WORK INSTRUCTION ->
Go through the entries below and copy each line containing the word "factor".

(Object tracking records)
'''

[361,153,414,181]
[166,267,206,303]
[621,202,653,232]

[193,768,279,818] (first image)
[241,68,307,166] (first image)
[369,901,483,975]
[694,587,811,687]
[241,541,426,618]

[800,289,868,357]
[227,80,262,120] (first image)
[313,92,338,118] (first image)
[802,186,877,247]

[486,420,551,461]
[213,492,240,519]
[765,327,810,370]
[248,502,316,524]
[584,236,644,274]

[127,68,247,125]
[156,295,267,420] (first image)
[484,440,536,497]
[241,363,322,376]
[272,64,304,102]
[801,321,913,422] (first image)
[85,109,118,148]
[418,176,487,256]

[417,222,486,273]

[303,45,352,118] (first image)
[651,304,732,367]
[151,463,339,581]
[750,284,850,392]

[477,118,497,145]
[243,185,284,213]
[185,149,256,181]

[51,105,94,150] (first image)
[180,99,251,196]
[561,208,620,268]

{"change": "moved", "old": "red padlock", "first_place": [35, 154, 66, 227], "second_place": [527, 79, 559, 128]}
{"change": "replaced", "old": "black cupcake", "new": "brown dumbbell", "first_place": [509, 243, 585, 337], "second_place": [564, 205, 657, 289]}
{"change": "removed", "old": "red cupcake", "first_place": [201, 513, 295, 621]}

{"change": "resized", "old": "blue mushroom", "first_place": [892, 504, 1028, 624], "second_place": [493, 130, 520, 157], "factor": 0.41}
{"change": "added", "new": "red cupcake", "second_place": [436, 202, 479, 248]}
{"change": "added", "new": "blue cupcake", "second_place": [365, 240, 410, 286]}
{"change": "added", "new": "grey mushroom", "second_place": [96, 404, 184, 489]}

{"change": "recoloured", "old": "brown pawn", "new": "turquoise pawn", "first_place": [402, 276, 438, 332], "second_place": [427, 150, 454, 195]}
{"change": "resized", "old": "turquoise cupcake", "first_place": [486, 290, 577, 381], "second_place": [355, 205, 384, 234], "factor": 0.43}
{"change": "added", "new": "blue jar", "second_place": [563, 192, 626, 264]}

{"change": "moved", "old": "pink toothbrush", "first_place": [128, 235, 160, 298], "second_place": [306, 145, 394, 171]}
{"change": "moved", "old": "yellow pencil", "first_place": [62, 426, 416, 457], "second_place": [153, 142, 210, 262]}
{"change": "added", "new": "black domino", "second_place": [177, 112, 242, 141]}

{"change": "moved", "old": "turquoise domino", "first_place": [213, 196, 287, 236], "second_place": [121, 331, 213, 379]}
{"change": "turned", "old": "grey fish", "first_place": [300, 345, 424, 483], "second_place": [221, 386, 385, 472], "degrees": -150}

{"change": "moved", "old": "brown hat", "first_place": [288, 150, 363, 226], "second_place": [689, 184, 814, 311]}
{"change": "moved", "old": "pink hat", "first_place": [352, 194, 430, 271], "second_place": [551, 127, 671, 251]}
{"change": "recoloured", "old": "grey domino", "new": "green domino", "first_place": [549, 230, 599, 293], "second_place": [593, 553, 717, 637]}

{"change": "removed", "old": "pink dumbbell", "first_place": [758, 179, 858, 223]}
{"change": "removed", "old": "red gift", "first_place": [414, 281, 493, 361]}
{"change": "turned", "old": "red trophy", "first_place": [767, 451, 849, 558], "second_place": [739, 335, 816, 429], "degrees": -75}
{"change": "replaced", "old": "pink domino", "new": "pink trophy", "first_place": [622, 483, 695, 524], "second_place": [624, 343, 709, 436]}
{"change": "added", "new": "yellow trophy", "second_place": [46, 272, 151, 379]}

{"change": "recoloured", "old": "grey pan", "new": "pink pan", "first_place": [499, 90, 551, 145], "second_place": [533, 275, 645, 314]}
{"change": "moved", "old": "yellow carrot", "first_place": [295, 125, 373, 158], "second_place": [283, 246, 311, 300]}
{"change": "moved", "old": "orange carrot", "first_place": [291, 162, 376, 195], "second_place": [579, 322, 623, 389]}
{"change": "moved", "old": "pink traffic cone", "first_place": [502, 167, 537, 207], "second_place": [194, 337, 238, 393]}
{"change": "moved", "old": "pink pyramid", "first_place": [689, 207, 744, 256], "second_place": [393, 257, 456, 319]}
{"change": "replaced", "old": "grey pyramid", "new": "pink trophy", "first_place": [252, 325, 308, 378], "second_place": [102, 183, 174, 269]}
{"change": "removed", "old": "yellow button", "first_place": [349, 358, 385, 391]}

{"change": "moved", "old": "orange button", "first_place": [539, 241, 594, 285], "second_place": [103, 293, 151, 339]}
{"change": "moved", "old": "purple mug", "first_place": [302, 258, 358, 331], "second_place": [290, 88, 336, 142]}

'''

EXERCISE RESPONSE ->
{"change": "resized", "old": "blue mushroom", "first_place": [892, 504, 1028, 624], "second_place": [493, 130, 520, 157], "factor": 0.41}
{"change": "resized", "old": "turquoise cupcake", "first_place": [486, 290, 577, 381], "second_place": [355, 205, 384, 234], "factor": 0.43}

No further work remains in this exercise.